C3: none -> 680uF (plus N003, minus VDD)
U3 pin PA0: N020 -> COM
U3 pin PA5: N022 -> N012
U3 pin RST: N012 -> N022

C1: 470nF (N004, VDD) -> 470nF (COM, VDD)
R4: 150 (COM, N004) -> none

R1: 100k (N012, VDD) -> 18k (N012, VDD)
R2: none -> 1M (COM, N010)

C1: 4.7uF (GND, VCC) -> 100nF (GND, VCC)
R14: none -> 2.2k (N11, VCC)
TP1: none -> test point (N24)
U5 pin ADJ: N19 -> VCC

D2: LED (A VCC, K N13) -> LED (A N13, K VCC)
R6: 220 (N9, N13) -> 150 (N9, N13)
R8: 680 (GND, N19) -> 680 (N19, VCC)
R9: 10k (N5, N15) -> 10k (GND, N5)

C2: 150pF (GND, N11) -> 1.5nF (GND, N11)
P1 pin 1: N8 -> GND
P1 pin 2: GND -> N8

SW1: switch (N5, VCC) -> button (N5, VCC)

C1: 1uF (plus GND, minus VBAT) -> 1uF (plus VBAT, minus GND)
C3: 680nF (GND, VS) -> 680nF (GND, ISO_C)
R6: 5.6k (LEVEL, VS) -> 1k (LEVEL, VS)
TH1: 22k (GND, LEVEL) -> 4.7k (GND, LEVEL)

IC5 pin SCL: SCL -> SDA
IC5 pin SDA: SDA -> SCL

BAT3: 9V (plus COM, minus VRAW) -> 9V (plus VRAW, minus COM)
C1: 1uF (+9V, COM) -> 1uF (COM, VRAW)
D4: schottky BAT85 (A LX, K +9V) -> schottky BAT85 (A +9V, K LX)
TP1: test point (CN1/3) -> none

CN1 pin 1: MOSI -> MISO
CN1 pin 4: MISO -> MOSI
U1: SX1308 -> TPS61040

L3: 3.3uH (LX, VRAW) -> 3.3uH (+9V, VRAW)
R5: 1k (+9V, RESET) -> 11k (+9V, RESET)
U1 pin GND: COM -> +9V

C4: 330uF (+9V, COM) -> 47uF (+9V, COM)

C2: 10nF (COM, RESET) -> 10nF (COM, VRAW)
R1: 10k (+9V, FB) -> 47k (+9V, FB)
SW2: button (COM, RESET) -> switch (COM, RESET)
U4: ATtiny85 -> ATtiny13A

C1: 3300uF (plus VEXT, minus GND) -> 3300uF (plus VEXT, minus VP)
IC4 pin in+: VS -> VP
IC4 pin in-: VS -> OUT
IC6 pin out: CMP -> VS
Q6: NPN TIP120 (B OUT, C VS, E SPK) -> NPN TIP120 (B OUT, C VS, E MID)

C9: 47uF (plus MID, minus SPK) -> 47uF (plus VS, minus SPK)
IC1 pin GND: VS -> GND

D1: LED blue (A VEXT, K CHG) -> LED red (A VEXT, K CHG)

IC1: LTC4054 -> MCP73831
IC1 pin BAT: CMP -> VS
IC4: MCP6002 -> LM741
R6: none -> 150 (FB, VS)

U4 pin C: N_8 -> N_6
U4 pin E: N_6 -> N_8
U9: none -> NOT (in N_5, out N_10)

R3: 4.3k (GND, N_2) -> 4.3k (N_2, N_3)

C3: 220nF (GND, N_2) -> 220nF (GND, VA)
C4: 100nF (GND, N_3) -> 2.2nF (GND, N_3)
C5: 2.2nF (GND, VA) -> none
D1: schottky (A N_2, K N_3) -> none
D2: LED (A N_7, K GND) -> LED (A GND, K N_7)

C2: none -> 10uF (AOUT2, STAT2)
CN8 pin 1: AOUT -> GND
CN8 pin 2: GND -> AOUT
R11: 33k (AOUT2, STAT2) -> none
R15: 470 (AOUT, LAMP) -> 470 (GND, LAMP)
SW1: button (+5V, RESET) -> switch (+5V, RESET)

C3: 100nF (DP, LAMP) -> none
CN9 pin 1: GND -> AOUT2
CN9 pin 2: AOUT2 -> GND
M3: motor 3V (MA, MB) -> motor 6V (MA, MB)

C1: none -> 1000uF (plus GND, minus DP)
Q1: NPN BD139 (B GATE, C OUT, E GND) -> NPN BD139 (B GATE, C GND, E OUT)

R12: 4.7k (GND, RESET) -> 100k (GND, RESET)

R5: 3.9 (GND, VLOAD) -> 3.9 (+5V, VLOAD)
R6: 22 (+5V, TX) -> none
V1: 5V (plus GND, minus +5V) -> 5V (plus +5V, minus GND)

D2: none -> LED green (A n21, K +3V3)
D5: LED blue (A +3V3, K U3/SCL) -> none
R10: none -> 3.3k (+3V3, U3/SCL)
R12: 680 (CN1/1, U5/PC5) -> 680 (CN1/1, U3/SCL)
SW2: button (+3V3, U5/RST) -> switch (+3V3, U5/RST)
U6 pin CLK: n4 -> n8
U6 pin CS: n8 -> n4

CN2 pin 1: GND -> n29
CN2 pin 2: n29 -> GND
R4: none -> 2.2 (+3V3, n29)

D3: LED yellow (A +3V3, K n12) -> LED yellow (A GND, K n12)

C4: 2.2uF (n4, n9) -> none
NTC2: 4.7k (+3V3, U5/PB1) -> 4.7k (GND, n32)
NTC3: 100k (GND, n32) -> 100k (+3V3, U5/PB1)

┄┄┄┄┄┄┄┄┄┄┄┄┄┄┄┄┄┄┄┄

* **EXERCISE DETAILS**
Look above for the line containing "IC4 pin in+: VS -> VP" and the line containing "C2: none -> 10uF (AOUT2, STAT2)". Transcribe both, with the lines between them, exactly.

* **EXERCISE OUTPUT**
IC4 pin in+: VS -> VP
IC4 pin in-: VS -> OUT
IC6 pin out: CMP -> VS
Q6: NPN TIP120 (B OUT, C VS, E SPK) -> NPN TIP120 (B OUT, C VS, E MID)

C9: 47uF (plus MID, minus SPK) -> 47uF (plus VS, minus SPK)
IC1 pin GND: VS -> GND

D1: LED blue (A VEXT, K CHG) -> LED red (A VEXT, K CHG)

IC1: LTC4054 -> MCP73831
IC1 pin BAT: CMP -> VS
IC4: MCP6002 -> LM741
R6: none -> 150 (FB, VS)

U4 pin C: N_8 -> N_6
U4 pin E: N_6 -> N_8
U9: none -> NOT (in N_5, out N_10)

R3: 4.3k (GND, N_2) -> 4.3k (N_2, N_3)

C3: 220nF (GND, N_2) -> 220nF (GND, VA)
C4: 100nF (GND, N_3) -> 2.2nF (GND, N_3)
C5: 2.2nF (GND, VA) -> none
D1: schottky (A N_2, K N_3) -> none
D2: LED (A N_7, K GND) -> LED (A GND, K N_7)

C2: none -> 10uF (AOUT2, STAT2)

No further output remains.